====== EXERCISE DATA

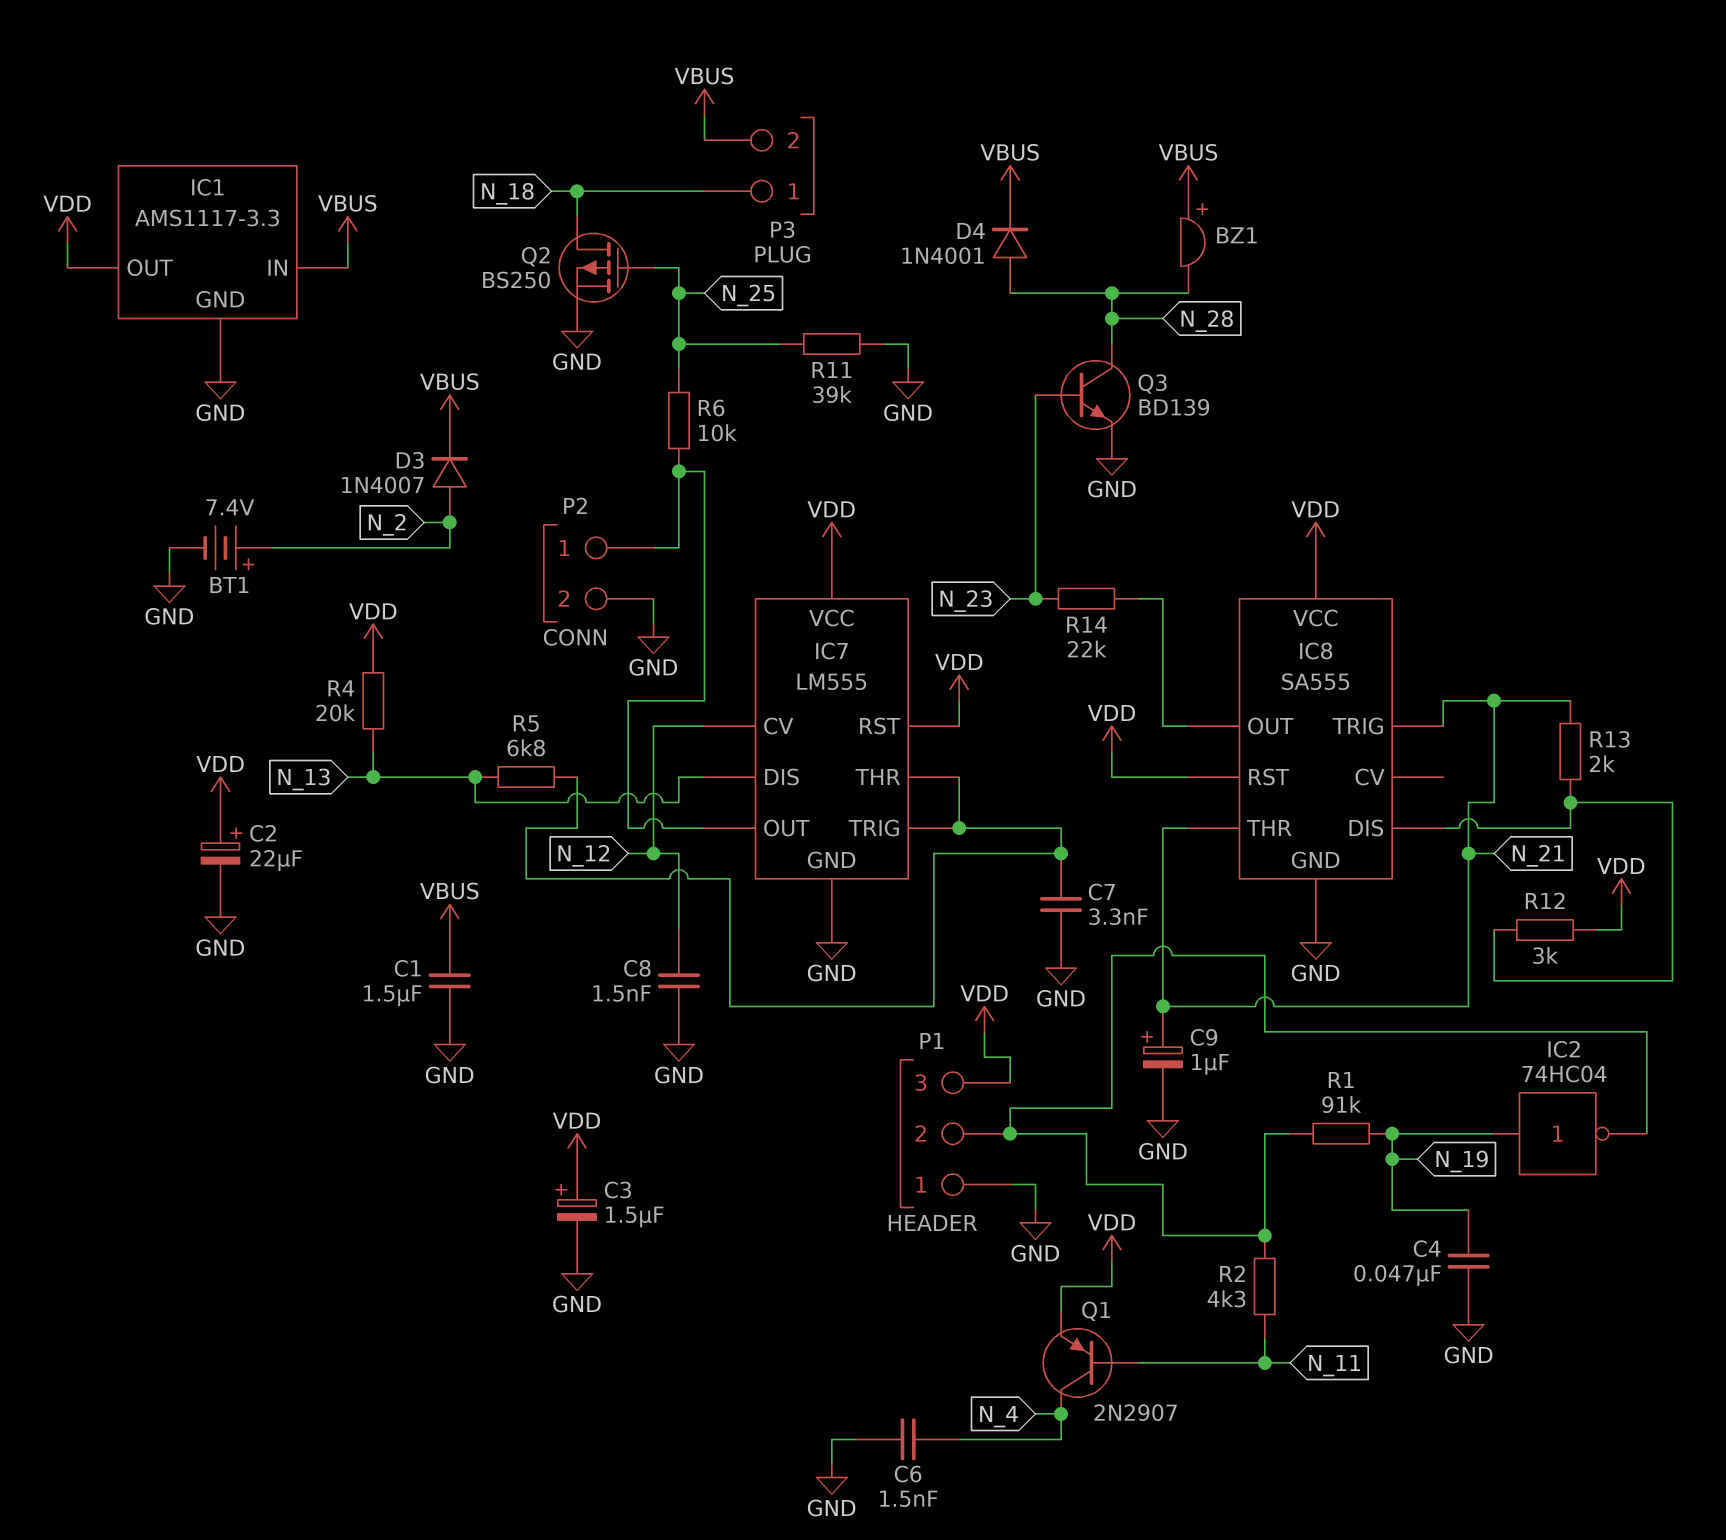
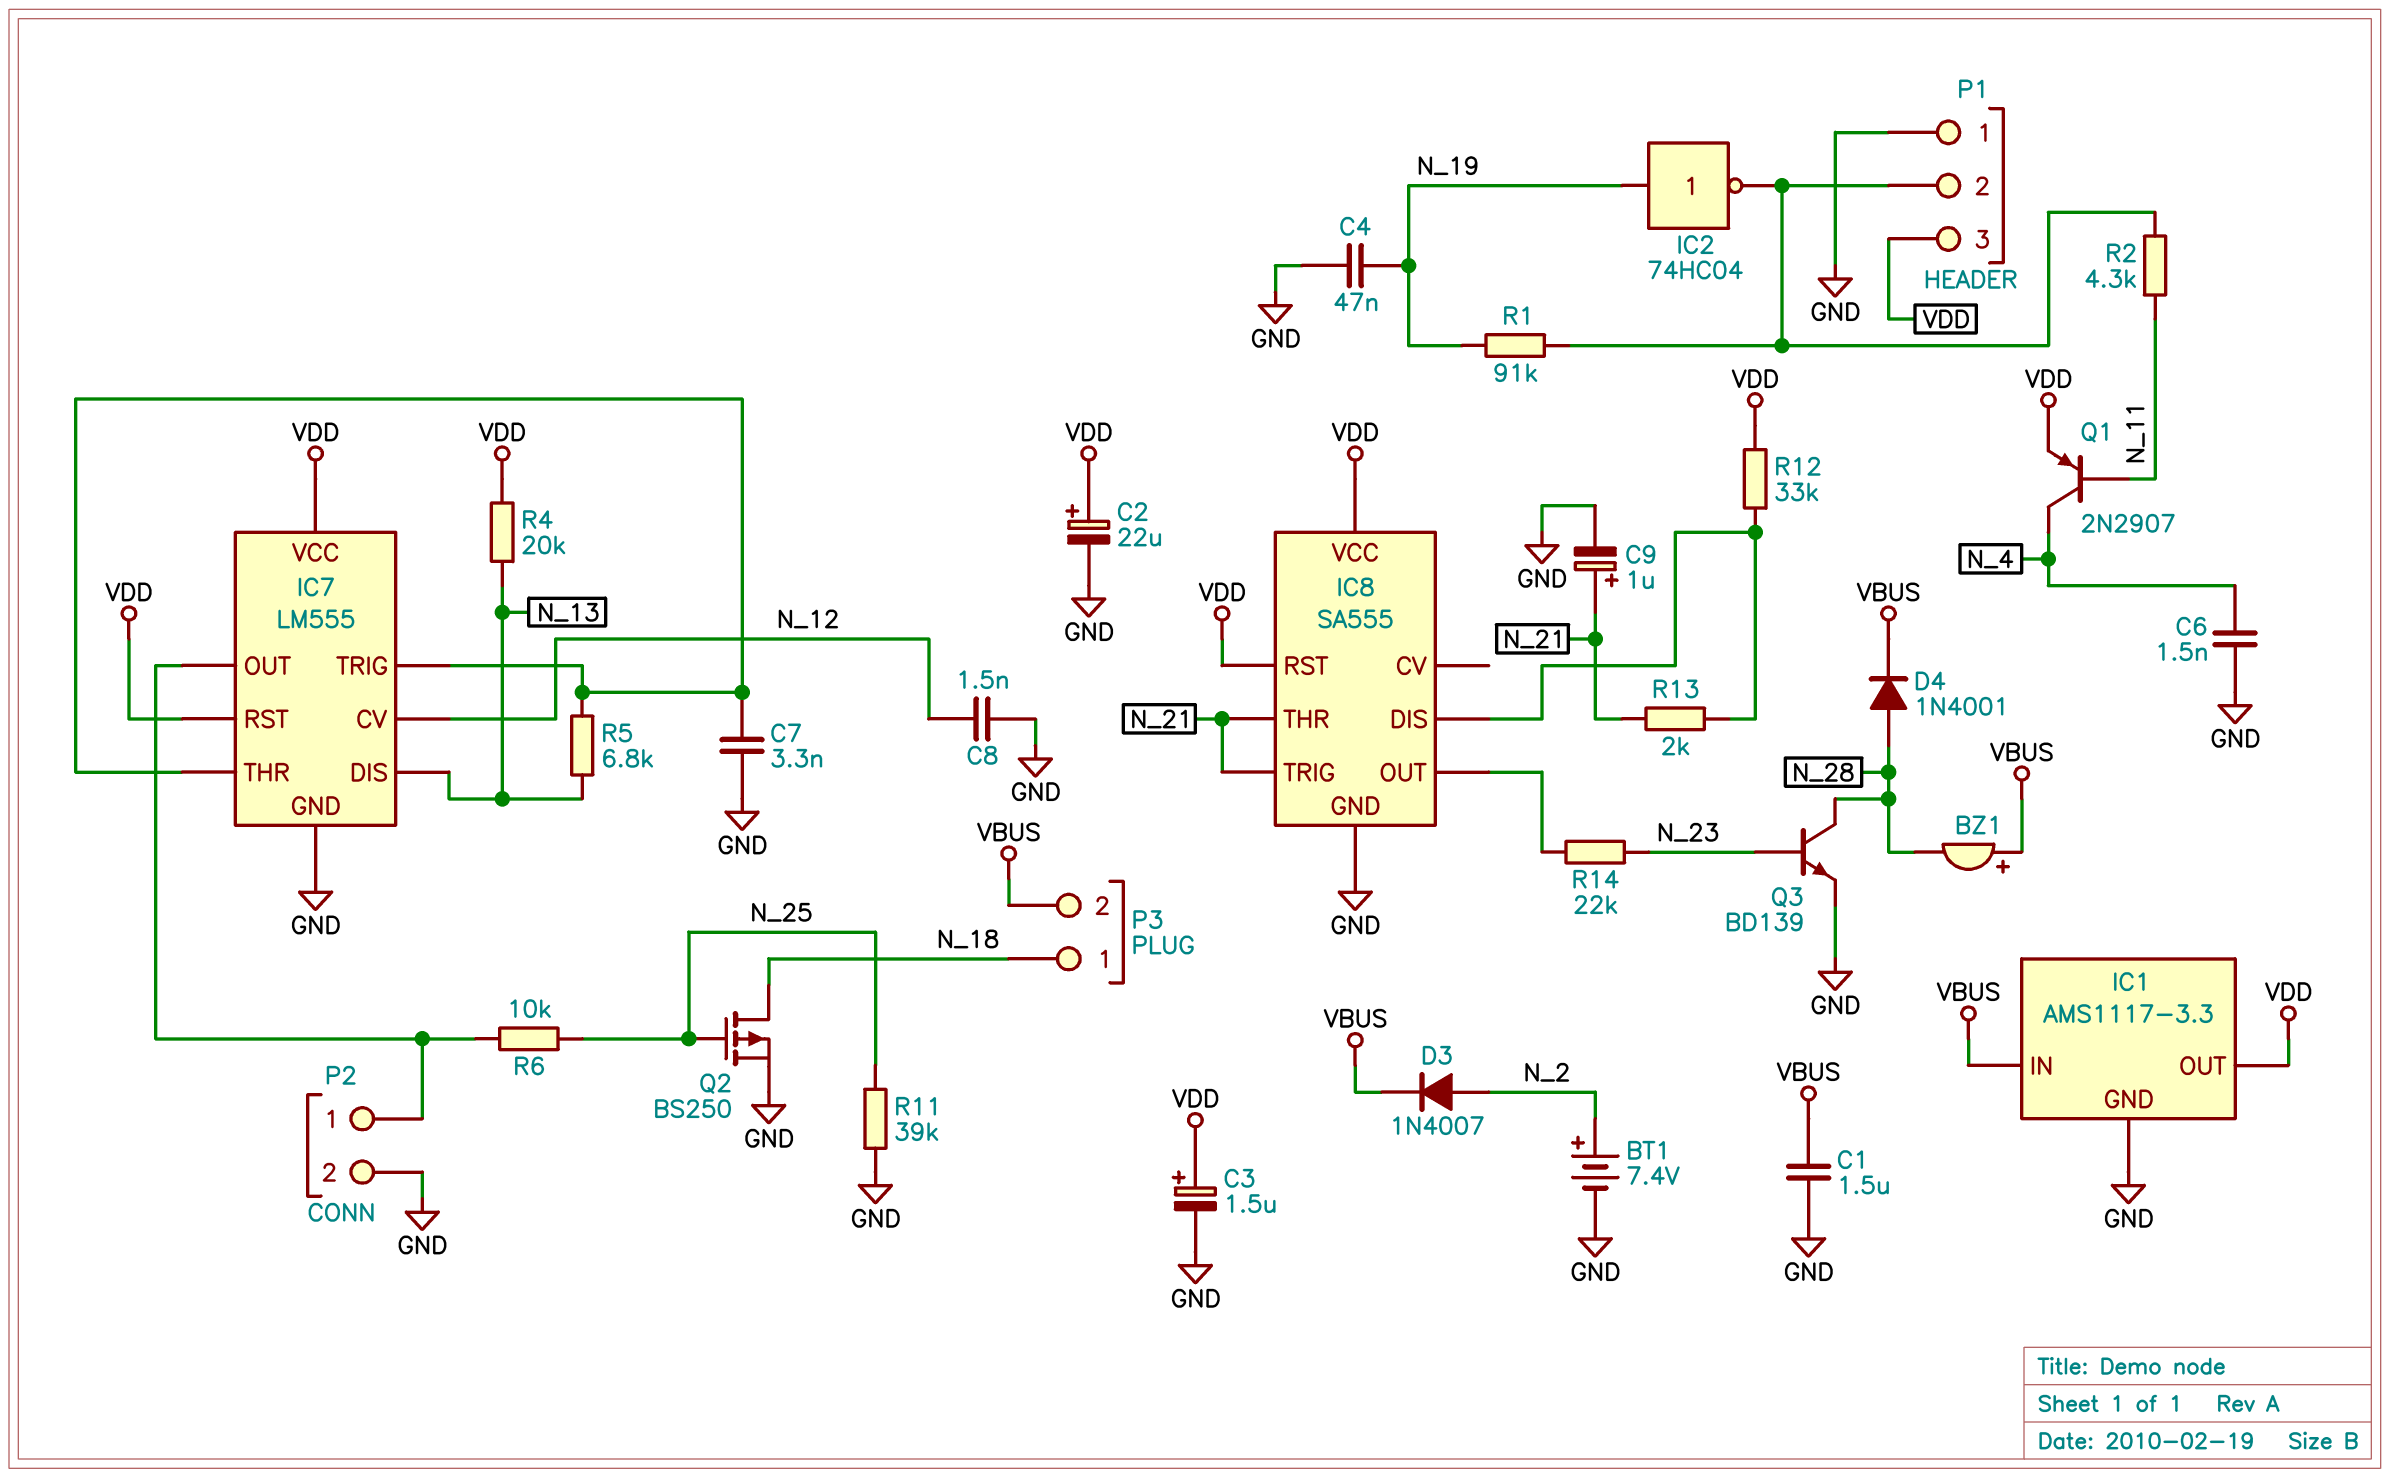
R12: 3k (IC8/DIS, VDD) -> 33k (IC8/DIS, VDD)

============
====== EXERCISE DATA

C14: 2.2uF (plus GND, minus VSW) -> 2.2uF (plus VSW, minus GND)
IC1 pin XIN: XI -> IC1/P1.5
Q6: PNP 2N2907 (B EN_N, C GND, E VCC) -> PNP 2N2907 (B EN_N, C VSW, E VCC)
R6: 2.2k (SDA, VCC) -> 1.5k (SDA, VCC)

============

● WHAT IS NEEDED
Copy the lines above exactly, beginning at the line that has "Q6: PNP 2N2907" and stopping after the line that has "R6: 2.2k (SDA, VCC) -> 1.5k (SDA, VCC)", and omit the rest.

● TASK RESULT
Q6: PNP 2N2907 (B EN_N, C GND, E VCC) -> PNP 2N2907 (B EN_N, C VSW, E VCC)
R6: 2.2k (SDA, VCC) -> 1.5k (SDA, VCC)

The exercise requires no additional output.